__EXERCISE BRIEF__: All of the records below should be retyped exactly, with no pictures included.

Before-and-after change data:
----
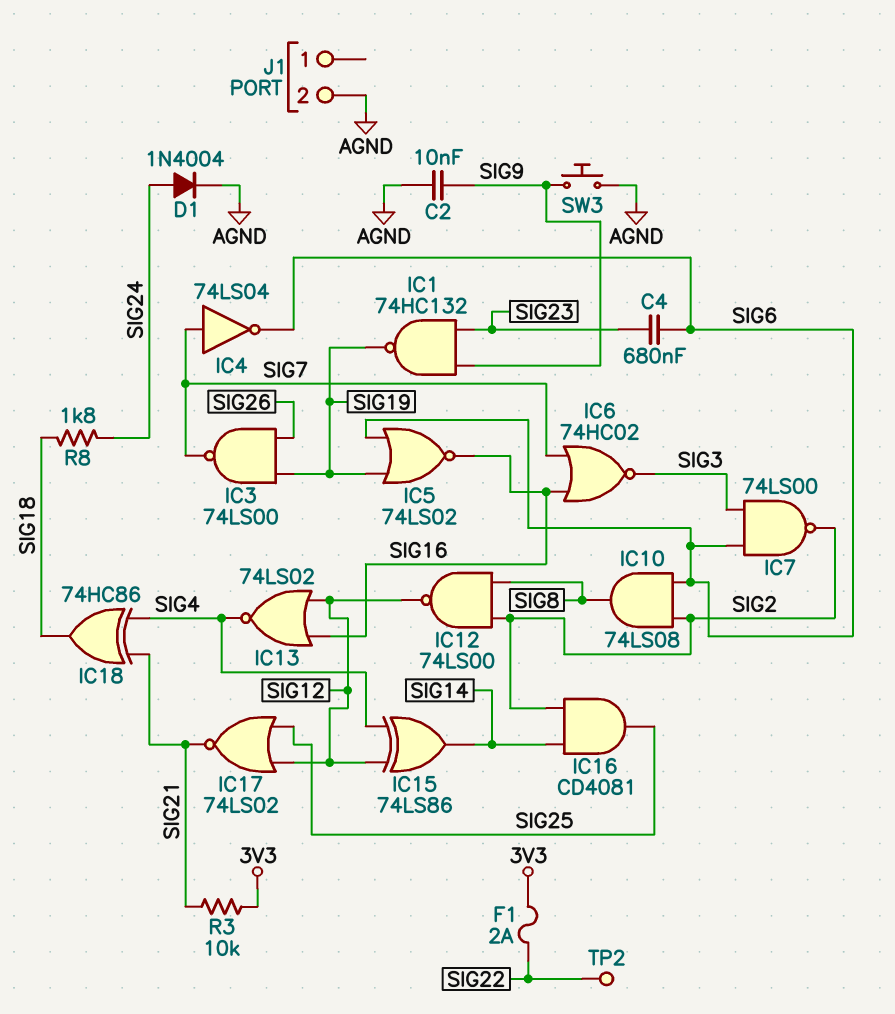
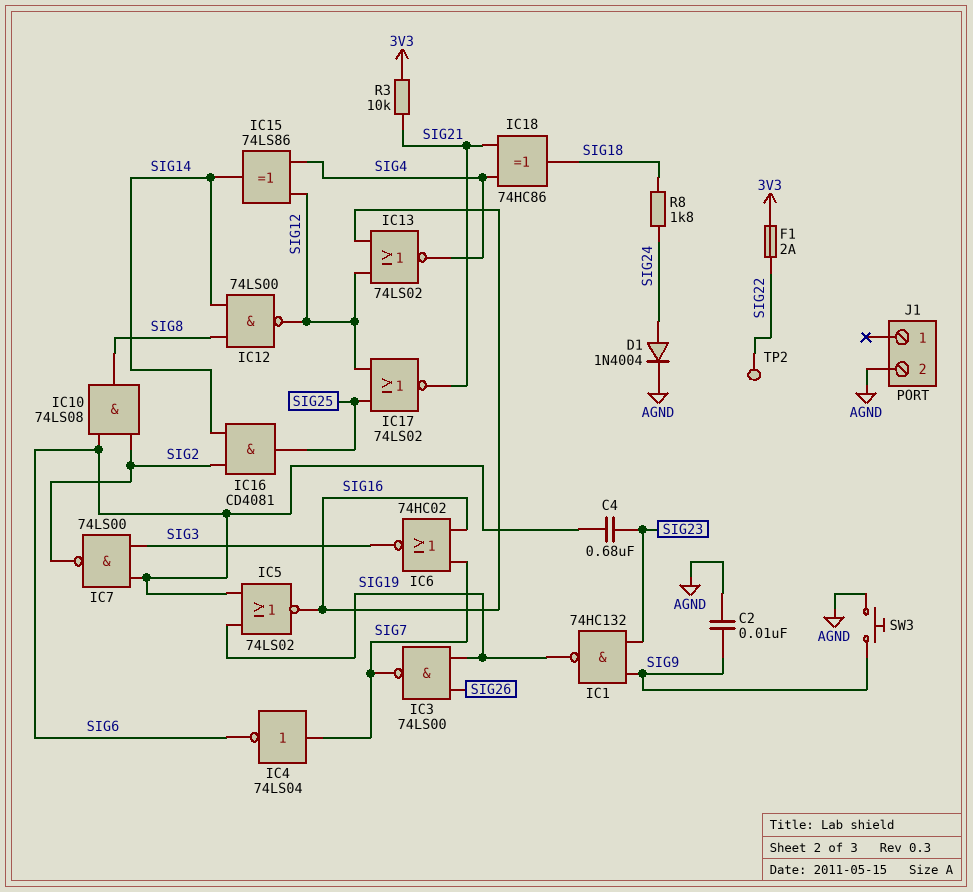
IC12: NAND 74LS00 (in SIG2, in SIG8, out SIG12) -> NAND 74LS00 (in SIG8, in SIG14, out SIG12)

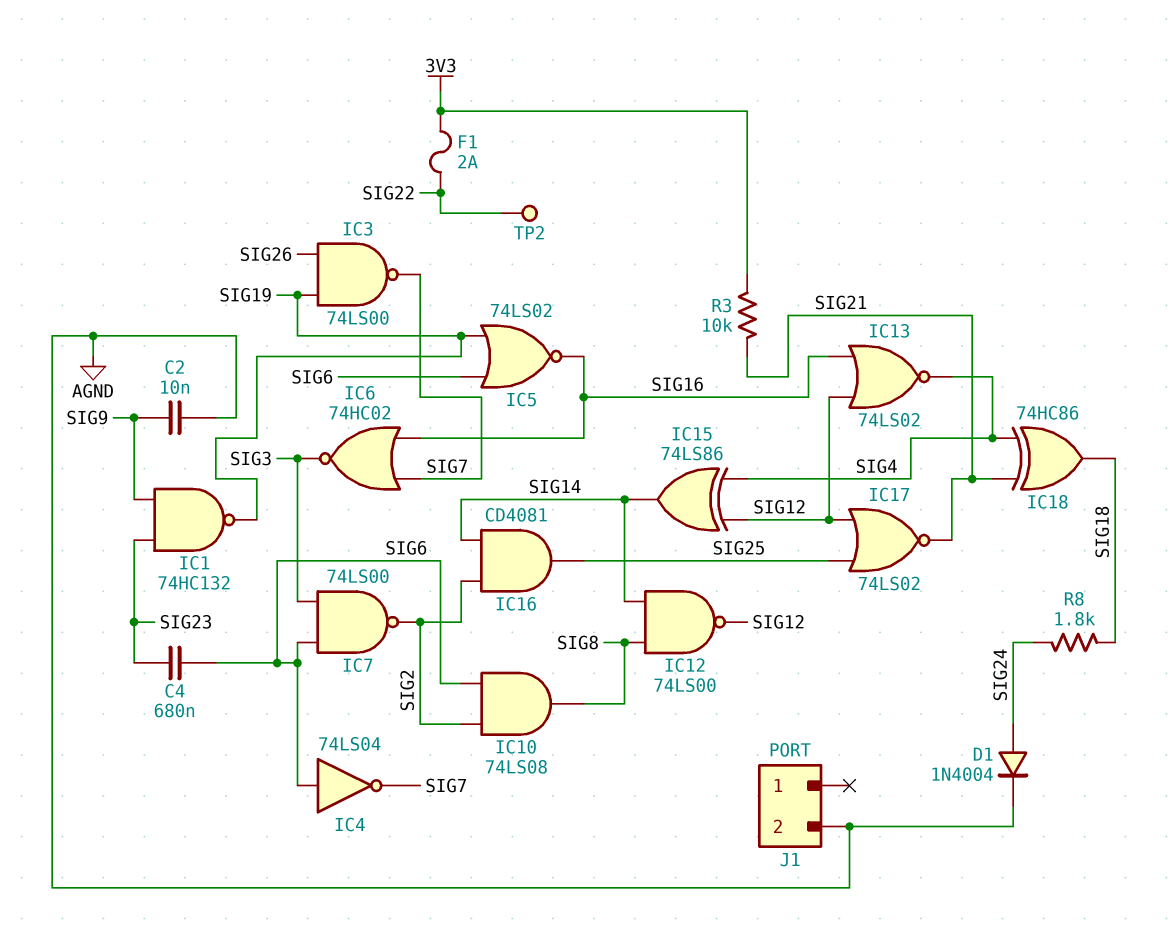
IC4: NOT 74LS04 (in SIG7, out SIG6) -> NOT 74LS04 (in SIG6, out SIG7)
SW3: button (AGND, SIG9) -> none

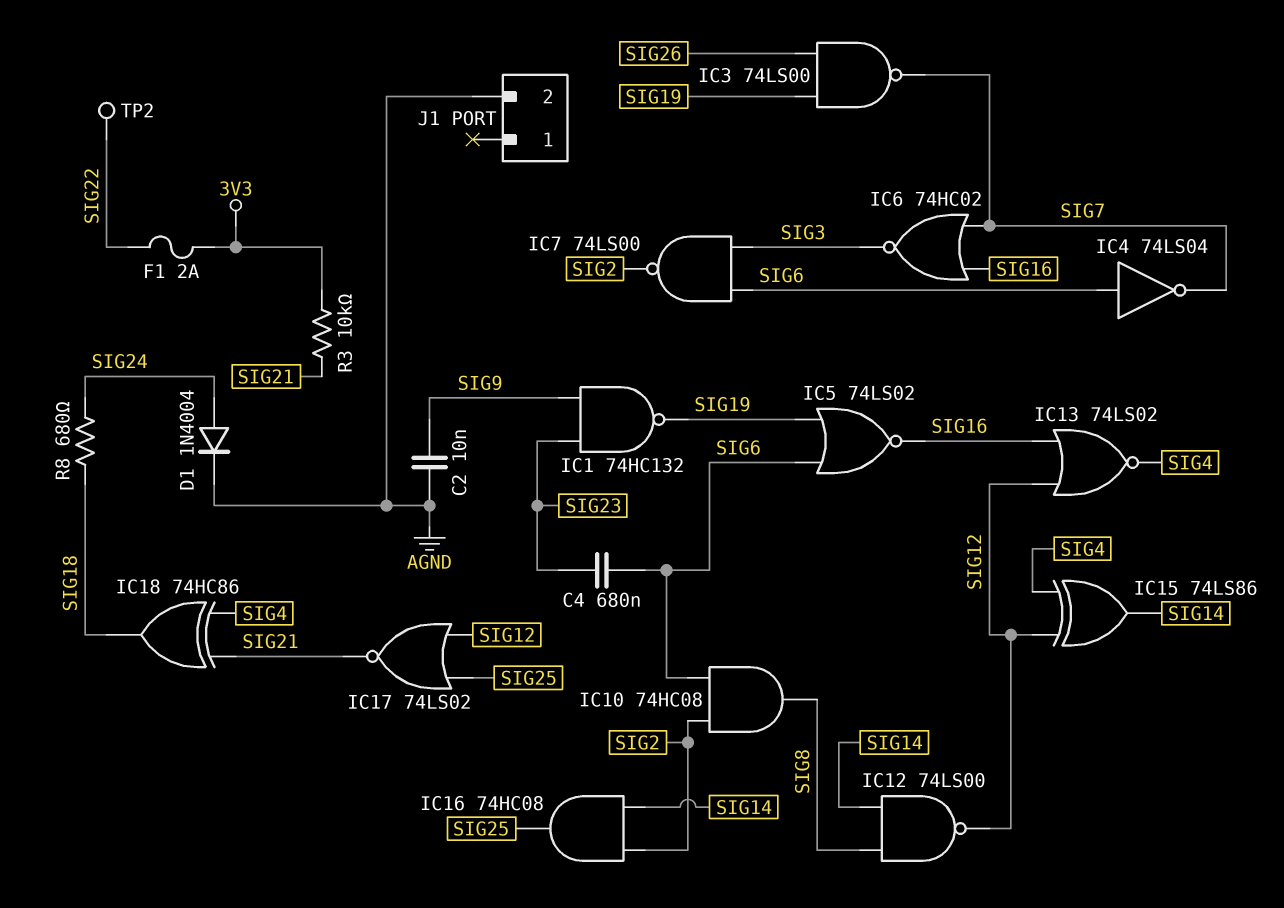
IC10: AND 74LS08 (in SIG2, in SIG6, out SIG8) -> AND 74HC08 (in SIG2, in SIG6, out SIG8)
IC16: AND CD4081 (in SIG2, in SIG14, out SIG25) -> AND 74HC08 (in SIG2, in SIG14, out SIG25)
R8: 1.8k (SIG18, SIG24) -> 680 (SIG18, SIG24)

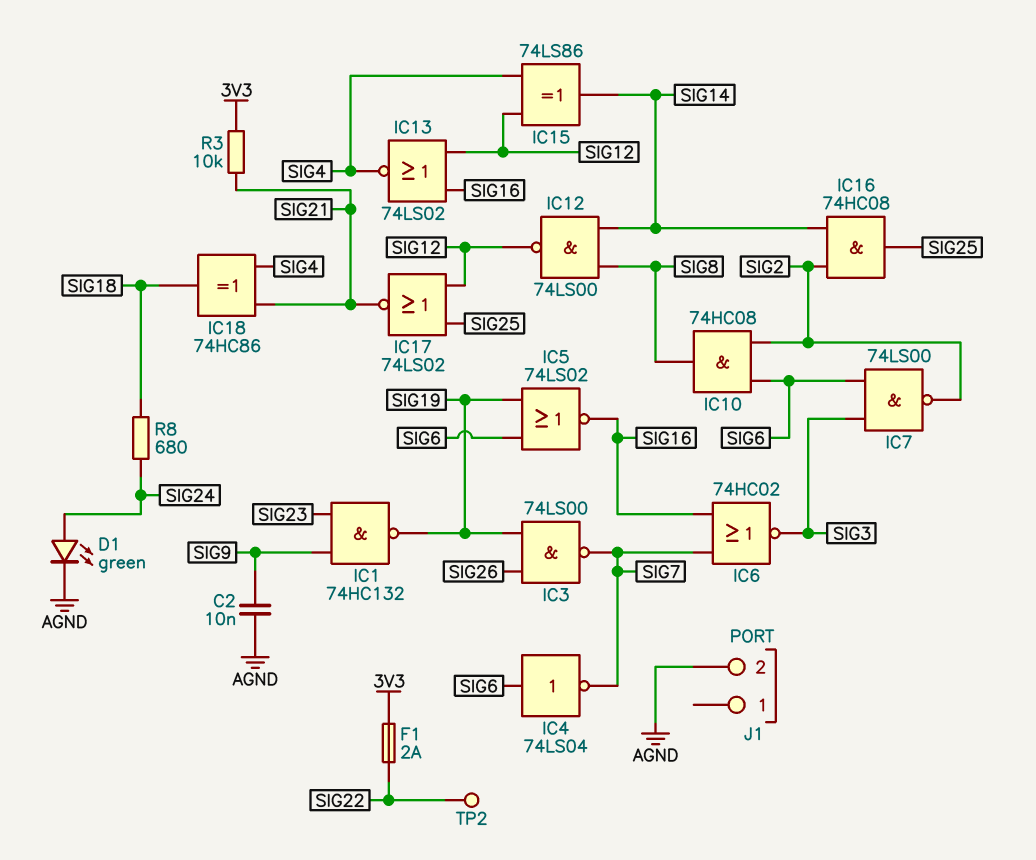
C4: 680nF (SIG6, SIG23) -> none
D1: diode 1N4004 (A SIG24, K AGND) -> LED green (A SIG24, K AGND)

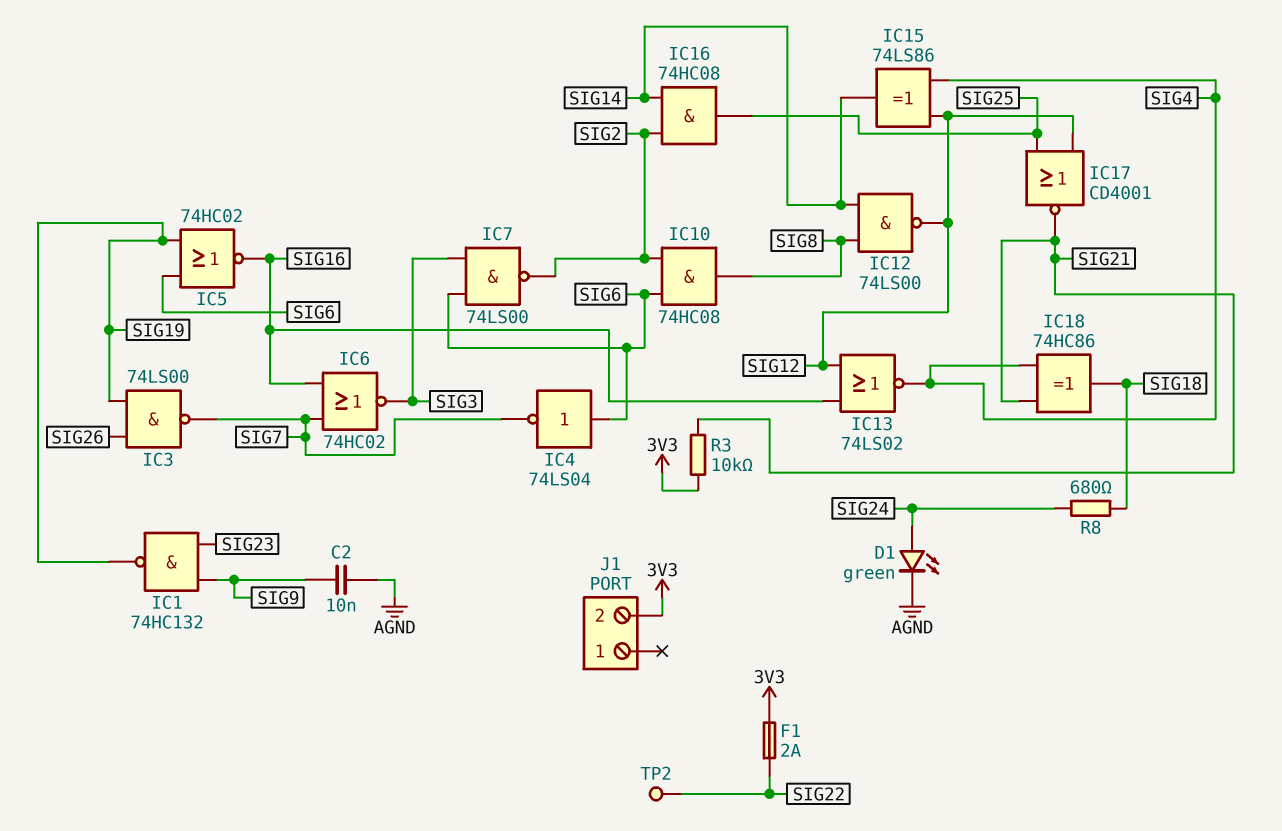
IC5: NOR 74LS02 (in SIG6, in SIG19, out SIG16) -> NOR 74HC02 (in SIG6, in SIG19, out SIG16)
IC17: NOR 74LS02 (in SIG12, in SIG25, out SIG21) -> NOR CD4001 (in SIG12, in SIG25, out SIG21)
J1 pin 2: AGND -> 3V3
----
__OUTPUT OF THE TASK__:
IC12: NAND 74LS00 (in SIG2, in SIG8, out SIG12) -> NAND 74LS00 (in SIG8, in SIG14, out SIG12)

IC4: NOT 74LS04 (in SIG7, out SIG6) -> NOT 74LS04 (in SIG6, out SIG7)
SW3: button (AGND, SIG9) -> none

IC10: AND 74LS08 (in SIG2, in SIG6, out SIG8) -> AND 74HC08 (in SIG2, in SIG6, out SIG8)
IC16: AND CD4081 (in SIG2, in SIG14, out SIG25) -> AND 74HC08 (in SIG2, in SIG14, out SIG25)
R8: 1.8k (SIG18, SIG24) -> 680 (SIG18, SIG24)

C4: 680nF (SIG6, SIG23) -> none
D1: diode 1N4004 (A SIG24, K AGND) -> LED green (A SIG24, K AGND)

IC5: NOR 74LS02 (in SIG6, in SIG19, out SIG16) -> NOR 74HC02 (in SIG6, in SIG19, out SIG16)
IC17: NOR 74LS02 (in SIG12, in SIG25, out SIG21) -> NOR CD4001 (in SIG12, in SIG25, out SIG21)
J1 pin 2: AGND -> 3V3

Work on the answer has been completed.